*Exercise directions*.
Wherever pictures appear in the listing below, leave them out, and copy exactly, and only, everything from the line with "green brick C10:D10" down to the line with "tan tile G5:H7".
########################################
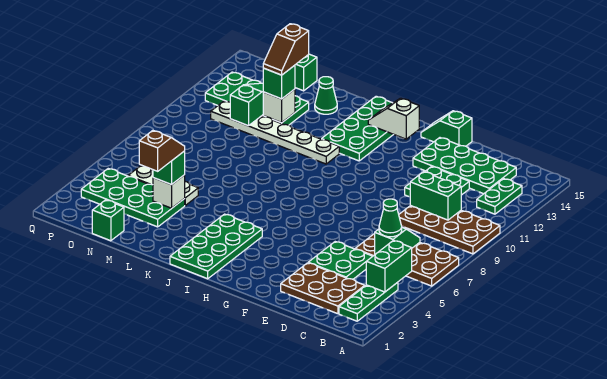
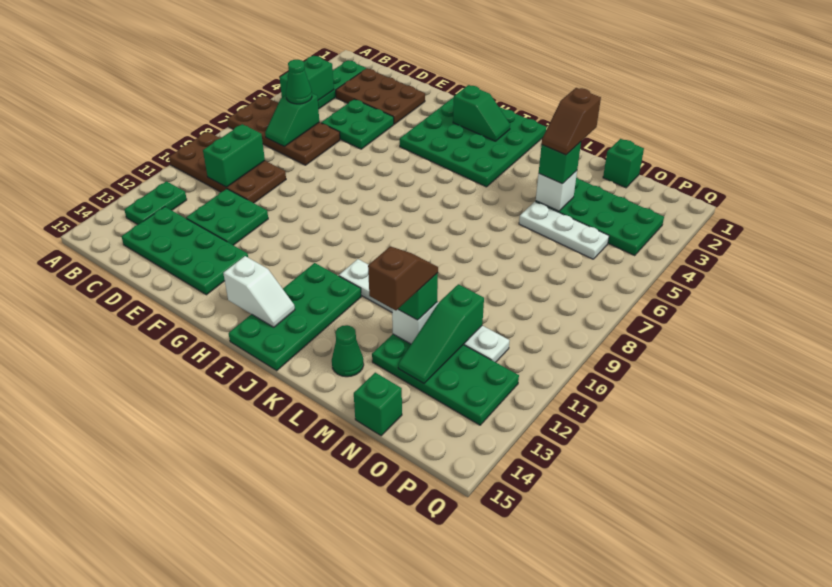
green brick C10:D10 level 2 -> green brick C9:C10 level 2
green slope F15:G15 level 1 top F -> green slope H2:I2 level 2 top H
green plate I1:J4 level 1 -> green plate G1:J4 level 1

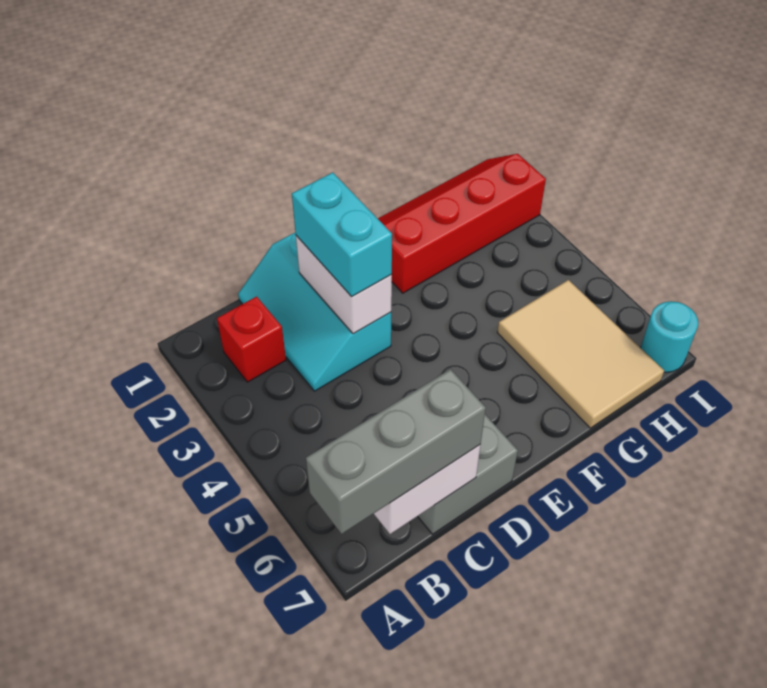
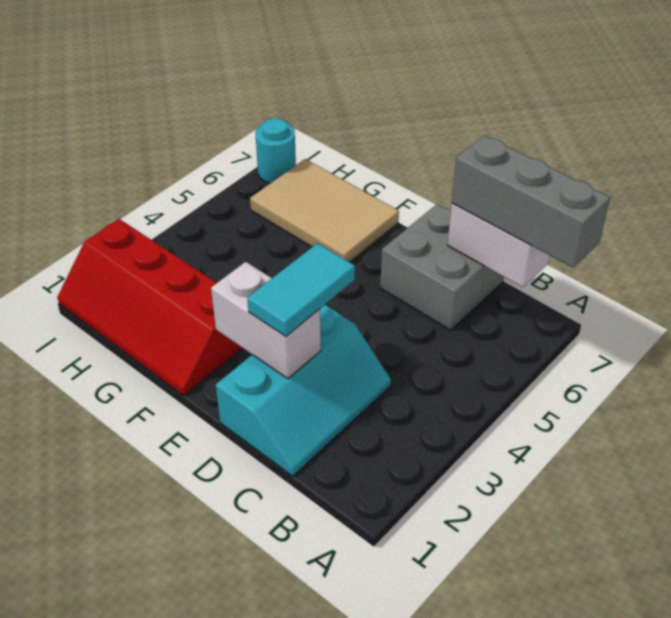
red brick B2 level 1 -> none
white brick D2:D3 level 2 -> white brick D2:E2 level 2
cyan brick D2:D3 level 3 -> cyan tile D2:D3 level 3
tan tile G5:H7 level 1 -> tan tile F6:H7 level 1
########################################
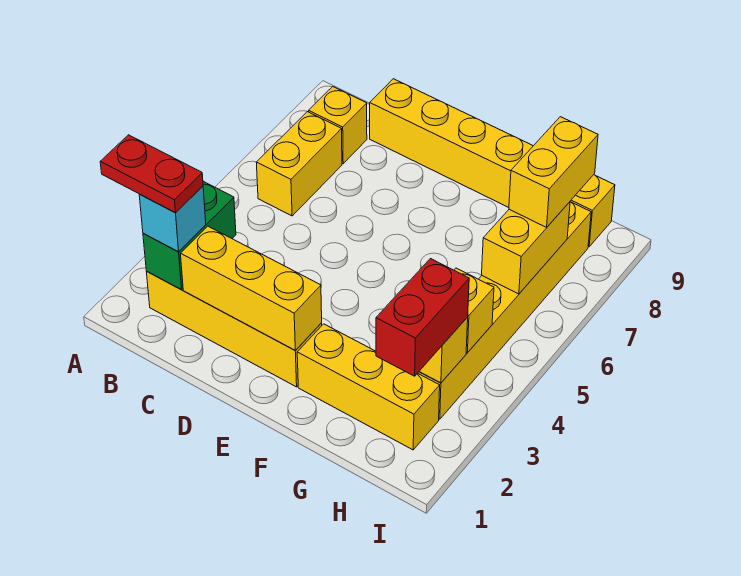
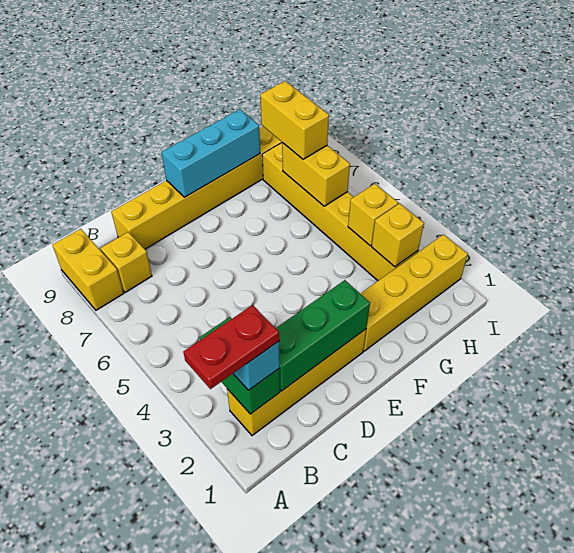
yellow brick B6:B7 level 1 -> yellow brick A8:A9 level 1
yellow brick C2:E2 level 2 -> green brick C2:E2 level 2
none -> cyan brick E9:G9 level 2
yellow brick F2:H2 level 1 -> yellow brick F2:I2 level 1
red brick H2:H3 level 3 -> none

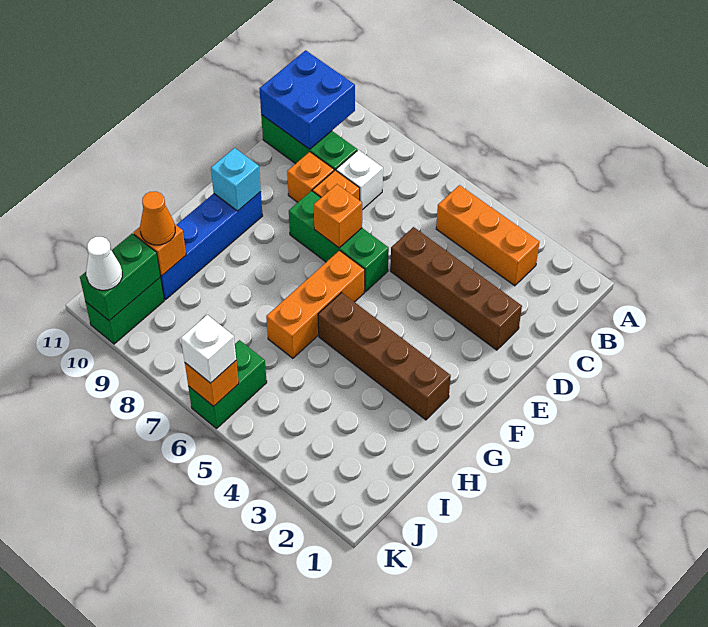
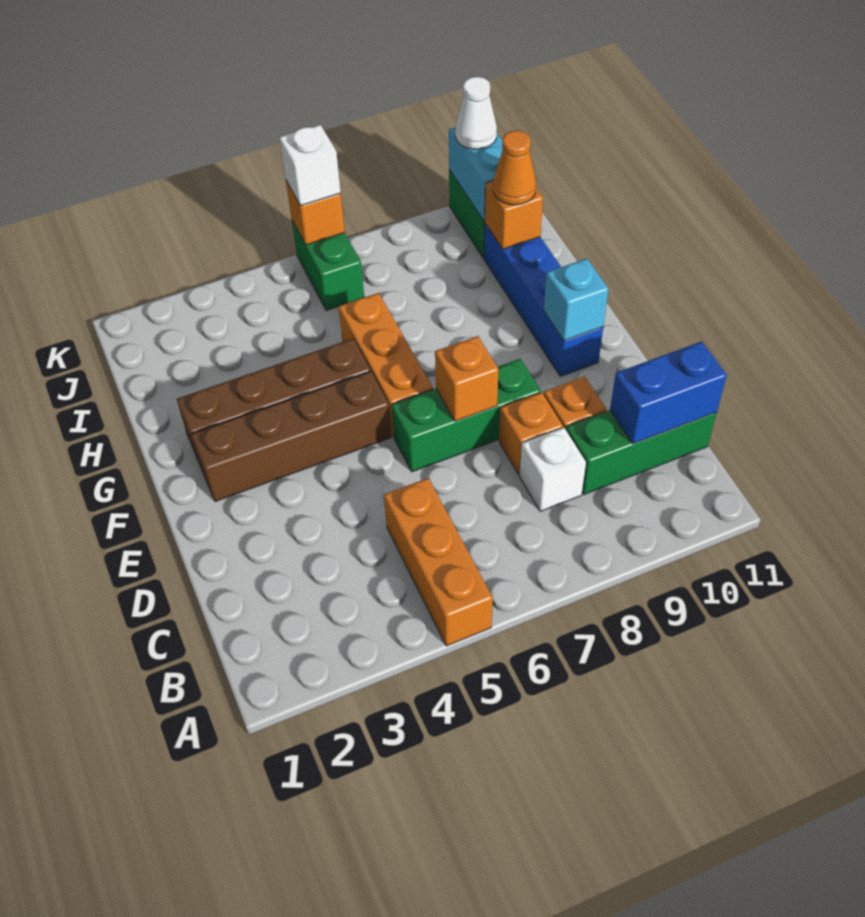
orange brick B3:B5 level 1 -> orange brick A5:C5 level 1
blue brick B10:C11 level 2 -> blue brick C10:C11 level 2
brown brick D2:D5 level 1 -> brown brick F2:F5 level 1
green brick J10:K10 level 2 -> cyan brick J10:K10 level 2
########################################
*Written answer*.
green brick C10:D10 level 2 -> green brick C9:C10 level 2
green slope F15:G15 level 1 top F -> green slope H2:I2 level 2 top H
green plate I1:J4 level 1 -> green plate G1:J4 level 1

red brick B2 level 1 -> none
white brick D2:D3 level 2 -> white brick D2:E2 level 2
cyan brick D2:D3 level 3 -> cyan tile D2:D3 level 3
tan tile G5:H7 level 1 -> tan tile F6:H7 level 1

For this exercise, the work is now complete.